--- Begin RAW DATA ---

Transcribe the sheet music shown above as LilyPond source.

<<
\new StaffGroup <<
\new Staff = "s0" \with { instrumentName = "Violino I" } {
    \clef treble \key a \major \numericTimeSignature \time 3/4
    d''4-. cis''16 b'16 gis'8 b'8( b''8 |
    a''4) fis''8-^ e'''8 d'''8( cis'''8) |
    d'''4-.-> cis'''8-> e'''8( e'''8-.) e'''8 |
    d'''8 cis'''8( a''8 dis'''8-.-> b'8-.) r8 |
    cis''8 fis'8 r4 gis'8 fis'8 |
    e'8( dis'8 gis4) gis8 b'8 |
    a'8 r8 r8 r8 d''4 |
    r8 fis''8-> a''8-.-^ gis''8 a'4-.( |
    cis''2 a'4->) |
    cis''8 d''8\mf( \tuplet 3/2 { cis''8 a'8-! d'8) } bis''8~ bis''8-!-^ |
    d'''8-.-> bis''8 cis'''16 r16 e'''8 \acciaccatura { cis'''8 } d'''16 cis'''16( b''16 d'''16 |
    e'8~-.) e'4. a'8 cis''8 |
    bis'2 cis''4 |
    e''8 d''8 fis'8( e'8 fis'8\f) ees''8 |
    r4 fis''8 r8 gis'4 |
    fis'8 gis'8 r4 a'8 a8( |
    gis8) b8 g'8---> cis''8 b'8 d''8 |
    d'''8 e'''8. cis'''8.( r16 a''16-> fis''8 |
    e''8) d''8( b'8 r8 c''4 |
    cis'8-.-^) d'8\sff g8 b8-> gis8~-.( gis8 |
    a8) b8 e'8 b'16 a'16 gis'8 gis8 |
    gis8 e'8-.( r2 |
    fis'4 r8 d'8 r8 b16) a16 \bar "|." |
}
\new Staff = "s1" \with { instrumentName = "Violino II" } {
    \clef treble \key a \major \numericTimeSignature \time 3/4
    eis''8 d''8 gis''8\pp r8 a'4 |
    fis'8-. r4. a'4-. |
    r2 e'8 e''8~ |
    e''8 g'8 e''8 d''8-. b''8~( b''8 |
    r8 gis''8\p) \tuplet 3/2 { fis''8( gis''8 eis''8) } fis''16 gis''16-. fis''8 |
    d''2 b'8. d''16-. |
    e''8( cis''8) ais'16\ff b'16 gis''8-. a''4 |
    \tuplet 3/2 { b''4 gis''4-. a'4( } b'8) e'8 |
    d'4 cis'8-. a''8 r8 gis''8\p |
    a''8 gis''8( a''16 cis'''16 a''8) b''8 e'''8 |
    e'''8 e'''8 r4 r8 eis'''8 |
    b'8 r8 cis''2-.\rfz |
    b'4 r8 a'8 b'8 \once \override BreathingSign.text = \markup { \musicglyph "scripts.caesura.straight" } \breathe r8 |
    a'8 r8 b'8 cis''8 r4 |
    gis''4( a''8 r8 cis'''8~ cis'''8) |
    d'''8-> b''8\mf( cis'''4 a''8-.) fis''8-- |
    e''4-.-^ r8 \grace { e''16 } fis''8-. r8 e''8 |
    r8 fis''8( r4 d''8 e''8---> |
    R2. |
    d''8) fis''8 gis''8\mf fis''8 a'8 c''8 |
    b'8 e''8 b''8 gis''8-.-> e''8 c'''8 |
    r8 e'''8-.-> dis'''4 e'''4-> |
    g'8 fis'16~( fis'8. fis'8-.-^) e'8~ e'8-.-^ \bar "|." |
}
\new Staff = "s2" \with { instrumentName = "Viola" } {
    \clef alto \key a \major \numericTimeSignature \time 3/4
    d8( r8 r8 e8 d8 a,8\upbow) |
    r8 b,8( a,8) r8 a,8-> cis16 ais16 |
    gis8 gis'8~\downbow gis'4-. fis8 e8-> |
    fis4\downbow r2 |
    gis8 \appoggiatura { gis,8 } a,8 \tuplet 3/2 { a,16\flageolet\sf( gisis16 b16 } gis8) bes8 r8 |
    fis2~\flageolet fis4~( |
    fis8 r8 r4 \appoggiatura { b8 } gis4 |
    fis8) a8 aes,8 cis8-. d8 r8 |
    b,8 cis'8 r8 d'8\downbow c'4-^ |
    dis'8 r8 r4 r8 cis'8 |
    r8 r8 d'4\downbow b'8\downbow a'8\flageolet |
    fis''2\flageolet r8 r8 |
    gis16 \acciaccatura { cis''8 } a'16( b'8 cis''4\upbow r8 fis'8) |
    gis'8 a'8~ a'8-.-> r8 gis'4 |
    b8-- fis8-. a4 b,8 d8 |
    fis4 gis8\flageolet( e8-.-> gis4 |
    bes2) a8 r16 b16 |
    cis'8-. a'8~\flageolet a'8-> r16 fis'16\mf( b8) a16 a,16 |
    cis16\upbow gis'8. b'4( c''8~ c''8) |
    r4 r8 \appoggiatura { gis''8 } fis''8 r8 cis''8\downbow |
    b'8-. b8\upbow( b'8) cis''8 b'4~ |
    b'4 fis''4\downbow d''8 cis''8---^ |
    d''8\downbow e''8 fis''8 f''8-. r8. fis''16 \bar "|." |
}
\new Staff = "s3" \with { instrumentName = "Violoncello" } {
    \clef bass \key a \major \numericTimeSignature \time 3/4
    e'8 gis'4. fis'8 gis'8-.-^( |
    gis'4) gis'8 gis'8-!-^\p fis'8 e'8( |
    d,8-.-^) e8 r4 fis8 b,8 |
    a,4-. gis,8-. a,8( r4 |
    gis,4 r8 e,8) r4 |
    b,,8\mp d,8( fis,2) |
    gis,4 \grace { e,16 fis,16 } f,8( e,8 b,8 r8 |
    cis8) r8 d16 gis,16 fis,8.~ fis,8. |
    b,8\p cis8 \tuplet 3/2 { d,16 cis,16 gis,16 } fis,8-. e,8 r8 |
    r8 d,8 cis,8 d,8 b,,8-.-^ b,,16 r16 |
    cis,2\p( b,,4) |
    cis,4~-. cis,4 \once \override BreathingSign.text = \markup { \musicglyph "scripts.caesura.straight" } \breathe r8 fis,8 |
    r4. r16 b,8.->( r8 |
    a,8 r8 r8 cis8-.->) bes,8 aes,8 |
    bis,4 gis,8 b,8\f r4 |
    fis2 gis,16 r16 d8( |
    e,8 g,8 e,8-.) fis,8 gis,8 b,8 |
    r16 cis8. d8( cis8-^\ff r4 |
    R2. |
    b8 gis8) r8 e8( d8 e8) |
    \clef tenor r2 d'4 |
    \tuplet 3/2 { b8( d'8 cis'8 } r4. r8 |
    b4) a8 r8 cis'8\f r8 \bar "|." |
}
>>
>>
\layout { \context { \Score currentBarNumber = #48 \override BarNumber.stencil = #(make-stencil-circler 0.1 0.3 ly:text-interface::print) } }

--- End RAW DATA ---

Pick out every line of the listing that contains the string "with".

\new Staff = "s0" \with { instrumentName = "Violino I" } {
\new Staff = "s1" \with { instrumentName = "Violino II" } {
\new Staff = "s2" \with { instrumentName = "Viola" } {
\new Staff = "s3" \with { instrumentName = "Violoncello" } {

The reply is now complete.